YOUR ASSIGNMENT => Write out each line of the material again, word for word.

MATERIAL TO PROCESS =>
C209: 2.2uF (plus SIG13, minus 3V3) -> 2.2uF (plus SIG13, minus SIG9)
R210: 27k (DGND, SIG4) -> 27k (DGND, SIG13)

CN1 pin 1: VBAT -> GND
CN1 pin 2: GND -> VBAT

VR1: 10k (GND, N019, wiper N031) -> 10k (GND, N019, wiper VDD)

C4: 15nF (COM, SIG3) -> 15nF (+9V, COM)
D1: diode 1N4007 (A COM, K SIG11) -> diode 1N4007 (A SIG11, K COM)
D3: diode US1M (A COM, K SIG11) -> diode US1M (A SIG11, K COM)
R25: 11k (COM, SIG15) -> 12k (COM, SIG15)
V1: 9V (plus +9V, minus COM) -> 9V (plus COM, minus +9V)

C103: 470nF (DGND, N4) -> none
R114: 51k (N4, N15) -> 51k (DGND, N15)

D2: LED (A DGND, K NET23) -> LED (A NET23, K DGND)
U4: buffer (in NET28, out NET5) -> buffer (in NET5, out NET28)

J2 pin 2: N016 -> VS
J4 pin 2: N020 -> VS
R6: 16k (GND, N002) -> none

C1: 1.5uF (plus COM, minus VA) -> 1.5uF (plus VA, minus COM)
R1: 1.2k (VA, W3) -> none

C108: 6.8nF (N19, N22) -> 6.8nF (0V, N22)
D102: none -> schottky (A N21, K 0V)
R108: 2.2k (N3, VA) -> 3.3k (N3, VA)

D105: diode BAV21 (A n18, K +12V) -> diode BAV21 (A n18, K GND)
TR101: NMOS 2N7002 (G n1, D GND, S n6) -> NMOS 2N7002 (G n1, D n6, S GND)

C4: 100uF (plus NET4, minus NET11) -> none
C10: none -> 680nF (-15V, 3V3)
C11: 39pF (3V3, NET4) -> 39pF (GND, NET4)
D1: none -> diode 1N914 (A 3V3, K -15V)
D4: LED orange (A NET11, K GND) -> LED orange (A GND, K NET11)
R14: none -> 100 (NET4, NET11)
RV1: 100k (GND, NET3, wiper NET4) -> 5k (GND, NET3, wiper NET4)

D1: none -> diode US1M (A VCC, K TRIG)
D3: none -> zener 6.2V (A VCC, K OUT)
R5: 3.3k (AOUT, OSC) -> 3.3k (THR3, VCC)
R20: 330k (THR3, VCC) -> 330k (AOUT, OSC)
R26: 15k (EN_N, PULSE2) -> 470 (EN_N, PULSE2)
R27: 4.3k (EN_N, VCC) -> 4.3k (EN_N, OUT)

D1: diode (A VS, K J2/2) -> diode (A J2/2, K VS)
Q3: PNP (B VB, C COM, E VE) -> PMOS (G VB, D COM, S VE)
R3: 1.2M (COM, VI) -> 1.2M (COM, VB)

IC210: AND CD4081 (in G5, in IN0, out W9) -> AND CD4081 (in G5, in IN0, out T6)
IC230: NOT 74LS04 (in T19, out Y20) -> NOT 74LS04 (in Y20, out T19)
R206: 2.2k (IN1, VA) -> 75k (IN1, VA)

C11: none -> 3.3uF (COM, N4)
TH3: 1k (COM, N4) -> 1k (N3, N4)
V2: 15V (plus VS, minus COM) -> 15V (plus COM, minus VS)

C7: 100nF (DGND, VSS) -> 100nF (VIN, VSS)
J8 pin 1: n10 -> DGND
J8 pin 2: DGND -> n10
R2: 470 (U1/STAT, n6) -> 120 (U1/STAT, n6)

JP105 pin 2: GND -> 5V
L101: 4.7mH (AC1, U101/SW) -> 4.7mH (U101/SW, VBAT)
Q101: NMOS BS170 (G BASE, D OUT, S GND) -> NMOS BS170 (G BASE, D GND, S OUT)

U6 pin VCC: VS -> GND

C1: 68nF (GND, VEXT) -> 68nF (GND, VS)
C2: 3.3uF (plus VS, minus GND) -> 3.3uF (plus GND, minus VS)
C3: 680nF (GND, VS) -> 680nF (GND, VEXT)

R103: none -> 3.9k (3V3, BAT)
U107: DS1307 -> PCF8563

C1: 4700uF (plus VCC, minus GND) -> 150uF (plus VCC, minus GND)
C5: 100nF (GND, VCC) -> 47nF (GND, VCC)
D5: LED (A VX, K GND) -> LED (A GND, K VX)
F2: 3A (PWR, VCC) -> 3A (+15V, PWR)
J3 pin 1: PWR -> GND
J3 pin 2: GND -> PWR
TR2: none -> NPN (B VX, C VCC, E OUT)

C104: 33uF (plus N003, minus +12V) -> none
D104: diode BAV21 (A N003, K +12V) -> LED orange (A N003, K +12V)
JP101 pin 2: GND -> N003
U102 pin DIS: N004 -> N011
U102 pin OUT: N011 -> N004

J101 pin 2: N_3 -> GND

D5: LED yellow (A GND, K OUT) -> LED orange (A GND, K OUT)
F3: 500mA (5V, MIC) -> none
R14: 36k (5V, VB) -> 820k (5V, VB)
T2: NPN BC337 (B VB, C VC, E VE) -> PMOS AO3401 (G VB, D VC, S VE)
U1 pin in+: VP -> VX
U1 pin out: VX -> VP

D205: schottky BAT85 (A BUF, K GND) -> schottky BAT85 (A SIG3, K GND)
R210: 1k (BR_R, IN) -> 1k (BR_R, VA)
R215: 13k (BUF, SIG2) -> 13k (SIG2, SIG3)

EXERCISE OUTPUT =>
C209: 2.2uF (plus SIG13, minus 3V3) -> 2.2uF (plus SIG13, minus SIG9)
R210: 27k (DGND, SIG4) -> 27k (DGND, SIG13)

CN1 pin 1: VBAT -> GND
CN1 pin 2: GND -> VBAT

VR1: 10k (GND, N019, wiper N031) -> 10k (GND, N019, wiper VDD)

C4: 15nF (COM, SIG3) -> 15nF (+9V, COM)
D1: diode 1N4007 (A COM, K SIG11) -> diode 1N4007 (A SIG11, K COM)
D3: diode US1M (A COM, K SIG11) -> diode US1M (A SIG11, K COM)
R25: 11k (COM, SIG15) -> 12k (COM, SIG15)
V1: 9V (plus +9V, minus COM) -> 9V (plus COM, minus +9V)

C103: 470nF (DGND, N4) -> none
R114: 51k (N4, N15) -> 51k (DGND, N15)

D2: LED (A DGND, K NET23) -> LED (A NET23, K DGND)
U4: buffer (in NET28, out NET5) -> buffer (in NET5, out NET28)

J2 pin 2: N016 -> VS
J4 pin 2: N020 -> VS
R6: 16k (GND, N002) -> none

C1: 1.5uF (plus COM, minus VA) -> 1.5uF (plus VA, minus COM)
R1: 1.2k (VA, W3) -> none

C108: 6.8nF (N19, N22) -> 6.8nF (0V, N22)
D102: none -> schottky (A N21, K 0V)
R108: 2.2k (N3, VA) -> 3.3k (N3, VA)

D105: diode BAV21 (A n18, K +12V) -> diode BAV21 (A n18, K GND)
TR101: NMOS 2N7002 (G n1, D GND, S n6) -> NMOS 2N7002 (G n1, D n6, S GND)

C4: 100uF (plus NET4, minus NET11) -> none
C10: none -> 680nF (-15V, 3V3)
C11: 39pF (3V3, NET4) -> 39pF (GND, NET4)
D1: none -> diode 1N914 (A 3V3, K -15V)
D4: LED orange (A NET11, K GND) -> LED orange (A GND, K NET11)
R14: none -> 100 (NET4, NET11)
RV1: 100k (GND, NET3, wiper NET4) -> 5k (GND, NET3, wiper NET4)

D1: none -> diode US1M (A VCC, K TRIG)
D3: none -> zener 6.2V (A VCC, K OUT)
R5: 3.3k (AOUT, OSC) -> 3.3k (THR3, VCC)
R20: 330k (THR3, VCC) -> 330k (AOUT, OSC)
R26: 15k (EN_N, PULSE2) -> 470 (EN_N, PULSE2)
R27: 4.3k (EN_N, VCC) -> 4.3k (EN_N, OUT)

D1: diode (A VS, K J2/2) -> diode (A J2/2, K VS)
Q3: PNP (B VB, C COM, E VE) -> PMOS (G VB, D COM, S VE)
R3: 1.2M (COM, VI) -> 1.2M (COM, VB)

IC210: AND CD4081 (in G5, in IN0, out W9) -> AND CD4081 (in G5, in IN0, out T6)
IC230: NOT 74LS04 (in T19, out Y20) -> NOT 74LS04 (in Y20, out T19)
R206: 2.2k (IN1, VA) -> 75k (IN1, VA)

C11: none -> 3.3uF (COM, N4)
TH3: 1k (COM, N4) -> 1k (N3, N4)
V2: 15V (plus VS, minus COM) -> 15V (plus COM, minus VS)

C7: 100nF (DGND, VSS) -> 100nF (VIN, VSS)
J8 pin 1: n10 -> DGND
J8 pin 2: DGND -> n10
R2: 470 (U1/STAT, n6) -> 120 (U1/STAT, n6)

JP105 pin 2: GND -> 5V
L101: 4.7mH (AC1, U101/SW) -> 4.7mH (U101/SW, VBAT)
Q101: NMOS BS170 (G BASE, D OUT, S GND) -> NMOS BS170 (G BASE, D GND, S OUT)

U6 pin VCC: VS -> GND

C1: 68nF (GND, VEXT) -> 68nF (GND, VS)
C2: 3.3uF (plus VS, minus GND) -> 3.3uF (plus GND, minus VS)
C3: 680nF (GND, VS) -> 680nF (GND, VEXT)

R103: none -> 3.9k (3V3, BAT)
U107: DS1307 -> PCF8563

C1: 4700uF (plus VCC, minus GND) -> 150uF (plus VCC, minus GND)
C5: 100nF (GND, VCC) -> 47nF (GND, VCC)
D5: LED (A VX, K GND) -> LED (A GND, K VX)
F2: 3A (PWR, VCC) -> 3A (+15V, PWR)
J3 pin 1: PWR -> GND
J3 pin 2: GND -> PWR
TR2: none -> NPN (B VX, C VCC, E OUT)

C104: 33uF (plus N003, minus +12V) -> none
D104: diode BAV21 (A N003, K +12V) -> LED orange (A N003, K +12V)
JP101 pin 2: GND -> N003
U102 pin DIS: N004 -> N011
U102 pin OUT: N011 -> N004

J101 pin 2: N_3 -> GND

D5: LED yellow (A GND, K OUT) -> LED orange (A GND, K OUT)
F3: 500mA (5V, MIC) -> none
R14: 36k (5V, VB) -> 820k (5V, VB)
T2: NPN BC337 (B VB, C VC, E VE) -> PMOS AO3401 (G VB, D VC, S VE)
U1 pin in+: VP -> VX
U1 pin out: VX -> VP

D205: schottky BAT85 (A BUF, K GND) -> schottky BAT85 (A SIG3, K GND)
R210: 1k (BR_R, IN) -> 1k (BR_R, VA)
R215: 13k (BUF, SIG2) -> 13k (SIG2, SIG3)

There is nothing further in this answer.